Problem to solve: A faithful copy of the data is the goal; set it down exactly, without the images.

Data to use:
---
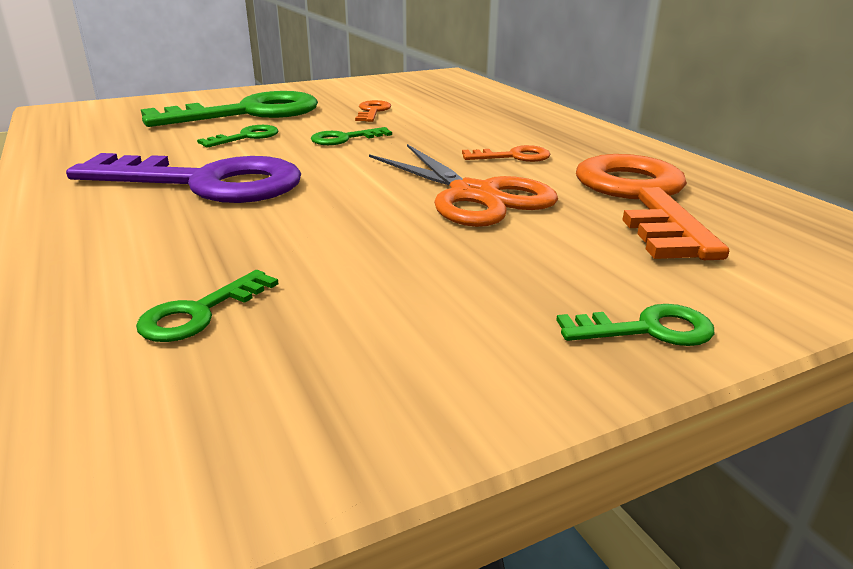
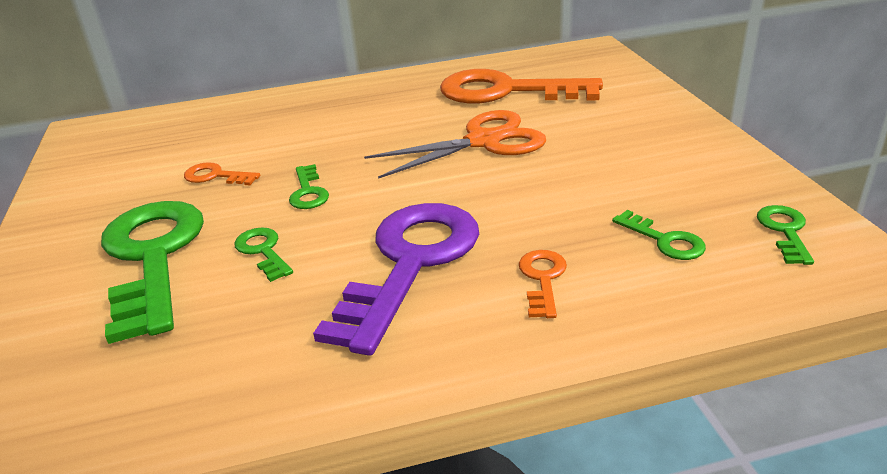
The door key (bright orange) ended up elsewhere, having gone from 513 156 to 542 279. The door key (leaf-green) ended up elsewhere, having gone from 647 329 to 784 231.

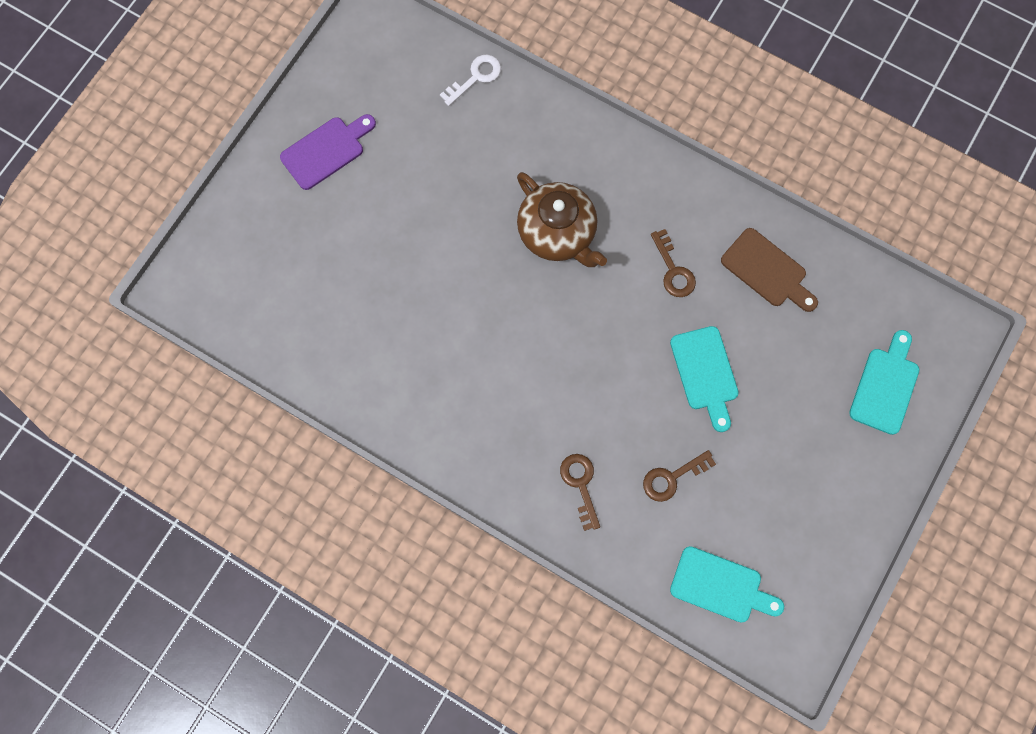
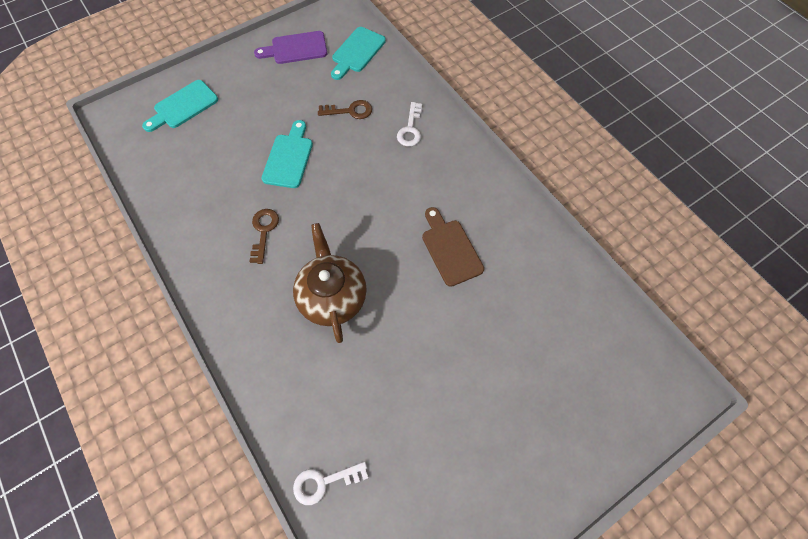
The chopping board (purple) ended up elsewhere, having gone from 326 151 to 296 48. The chopping board (turquoise) at 721 586 ended up facing another way, 105 degrees counterclockwise from before. What was the door key (brown) at 580 485 turned into the door key (pure white) at 410 129. The chopping board (brown) ended up elsewhere, having gone from 767 271 to 450 249.

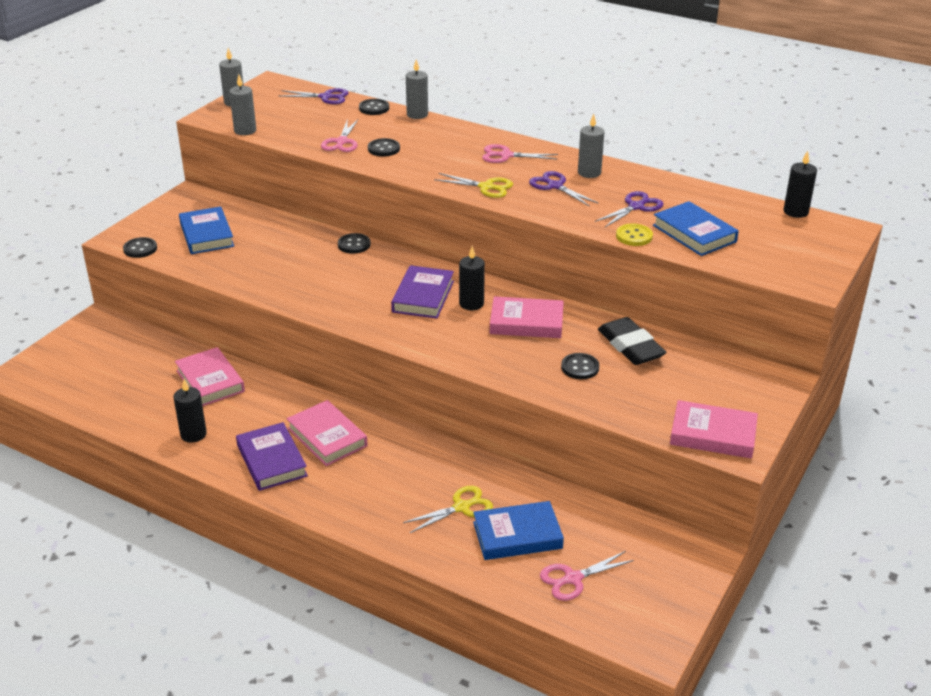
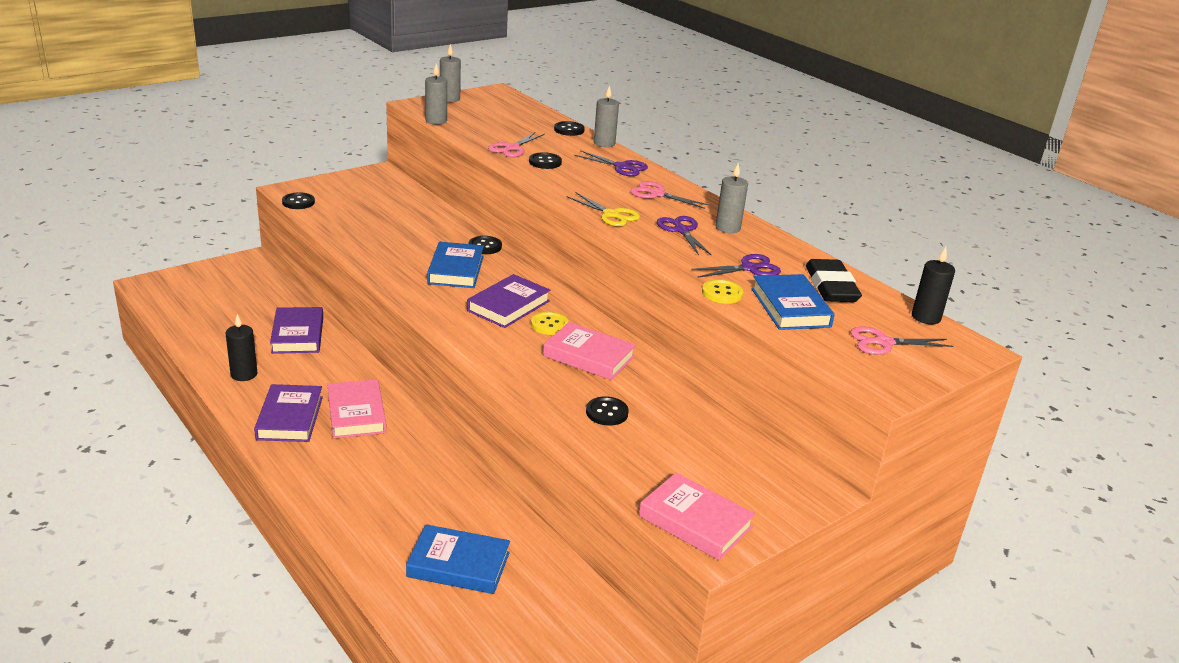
What was the book (rose-pink) at 210 381 turned into the book (purple) at 297 335. The book (blue) ended up elsewhere, having gone from 207 235 to 456 270. Where the candle (black) stood at 471 304, the sewing button (bright yellow) came to stand at 549 325. The pair of scissors (purple) ended up elsewhere, having gone from 325 97 to 621 167. The eraser (black) ended up elsewhere, having gone from 630 346 to 831 287. The pair of scissors (rose-pink) ended up elsewhere, having gone from 573 579 to 883 343. The second view lost the pair of scissors (bright yellow) at 461 507.

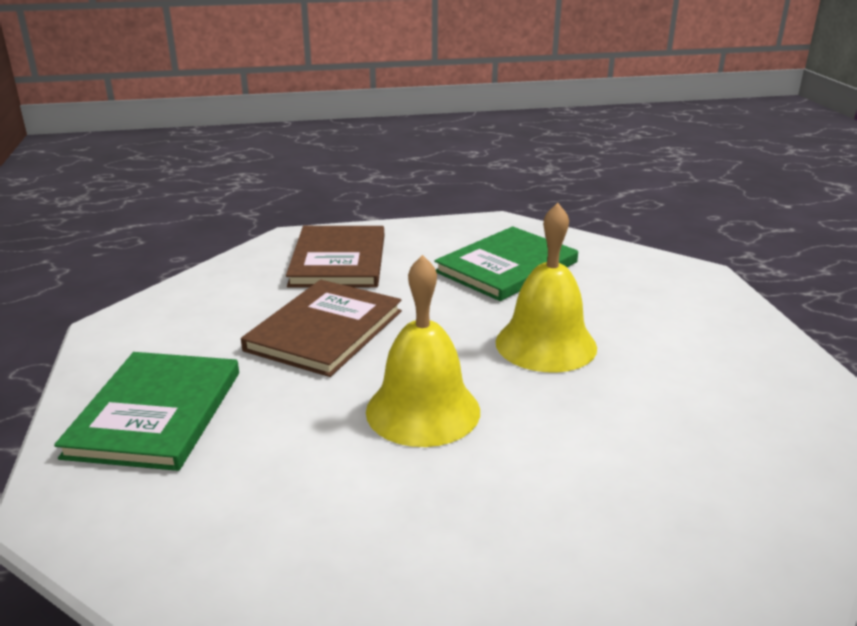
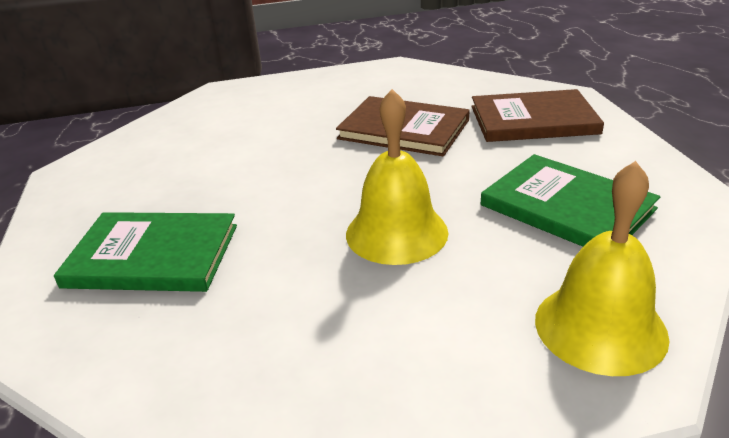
The book (leaf-green) ended up elsewhere, having gone from 155 413 to 152 255. The hand bell (bright yellow) ended up elsewhere, having gone from 423 410 to 600 327.

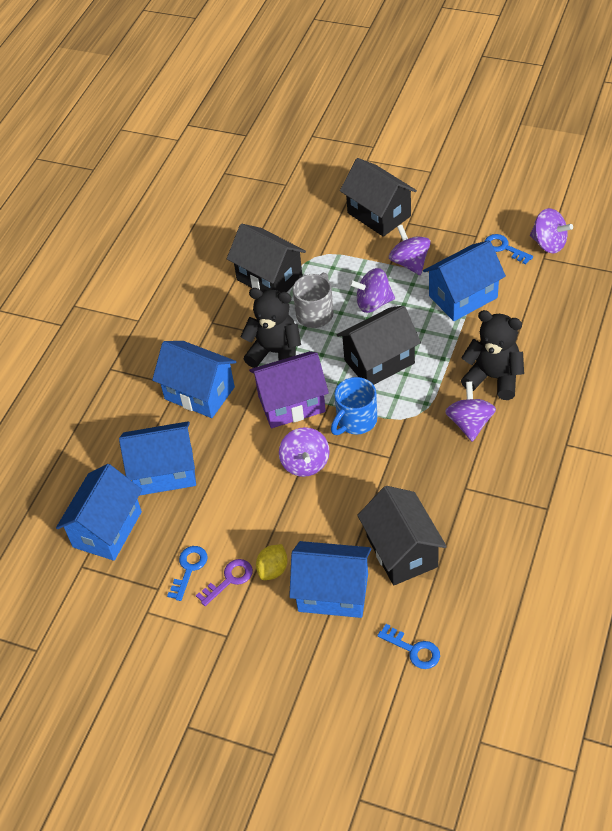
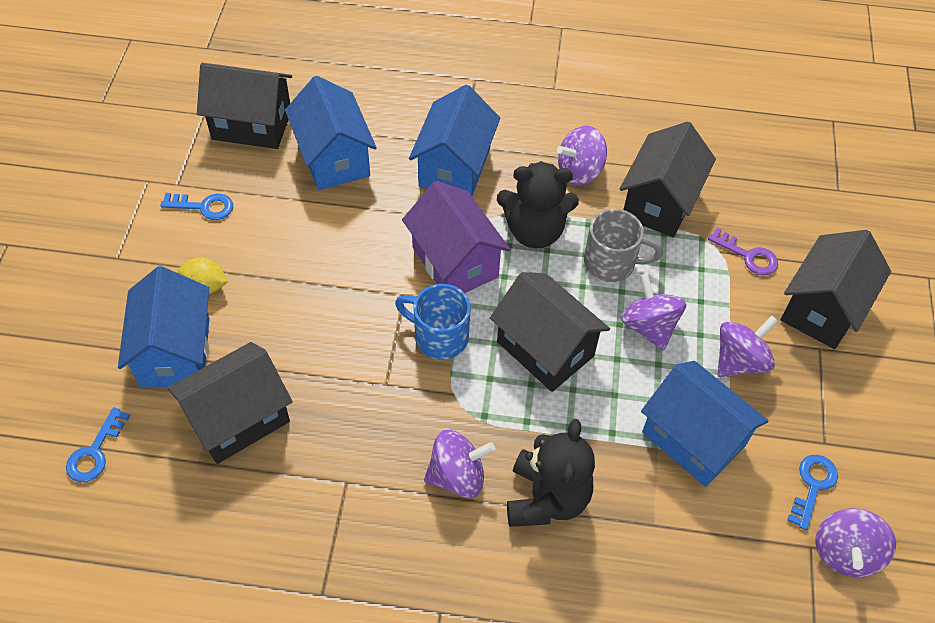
What was the cottage (blue) at 107 529 turned into the cottage (black) at 252 125. The stuffed bear (black) at 275 353 ended up facing another way, 90 degrees clockwise from before. The spinning top (purple) ended up elsewhere, having gone from 305 463 to 579 171. The door key (purple) ended up elsewhere, having gone from 229 580 to 748 255.

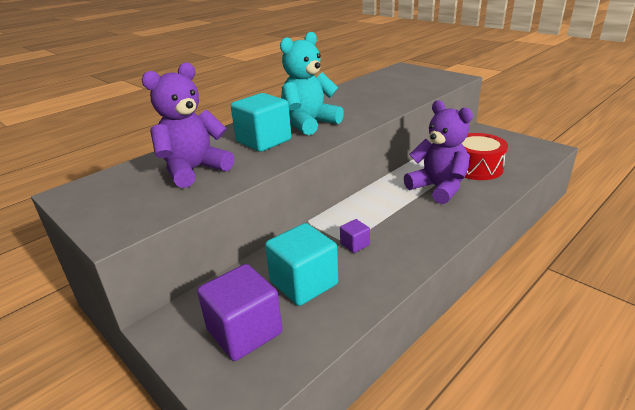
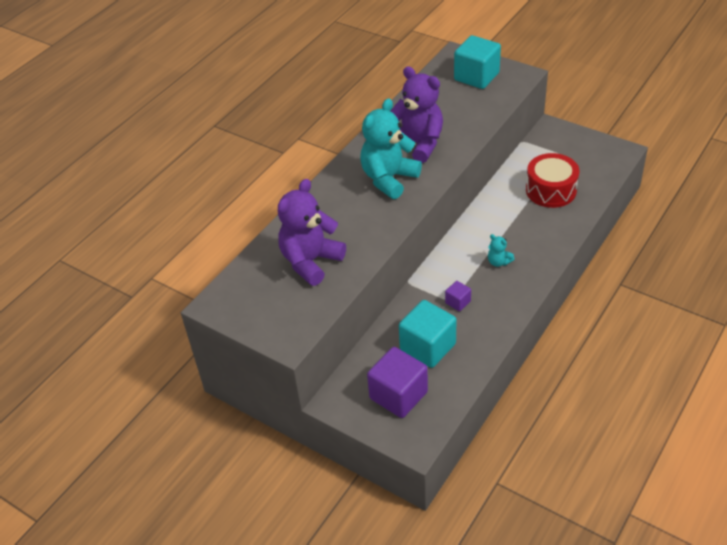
The stuffed bear (purple) ended up elsewhere, having gone from 438 188 to 418 144. The block (turquoise) ended up elsewhere, having gone from 263 141 to 476 76. The second view gained the stuffed bear (turquoise) at 498 262.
---
Output for this task:
The door key (bright orange) ended up elsewhere, having gone from 513 156 to 542 279. The door key (leaf-green) ended up elsewhere, having gone from 647 329 to 784 231.

The chopping board (purple) ended up elsewhere, having gone from 326 151 to 296 48. The chopping board (turquoise) at 721 586 ended up facing another way, 105 degrees counterclockwise from before. What was the door key (brown) at 580 485 turned into the door key (pure white) at 410 129. The chopping board (brown) ended up elsewhere, having gone from 767 271 to 450 249.

What was the book (rose-pink) at 210 381 turned into the book (purple) at 297 335. The book (blue) ended up elsewhere, having gone from 207 235 to 456 270. Where the candle (black) stood at 471 304, the sewing button (bright yellow) came to stand at 549 325. The pair of scissors (purple) ended up elsewhere, having gone from 325 97 to 621 167. The eraser (black) ended up elsewhere, having gone from 630 346 to 831 287. The pair of scissors (rose-pink) ended up elsewhere, having gone from 573 579 to 883 343. The second view lost the pair of scissors (bright yellow) at 461 507.

The book (leaf-green) ended up elsewhere, having gone from 155 413 to 152 255. The hand bell (bright yellow) ended up elsewhere, having gone from 423 410 to 600 327.

What was the cottage (blue) at 107 529 turned into the cottage (black) at 252 125. The stuffed bear (black) at 275 353 ended up facing another way, 90 degrees clockwise from before. The spinning top (purple) ended up elsewhere, having gone from 305 463 to 579 171. The door key (purple) ended up elsewhere, having gone from 229 580 to 748 255.

The stuffed bear (purple) ended up elsewhere, having gone from 438 188 to 418 144. The block (turquoise) ended up elsewhere, having gone from 263 141 to 476 76. The second view gained the stuffed bear (turquoise) at 498 262.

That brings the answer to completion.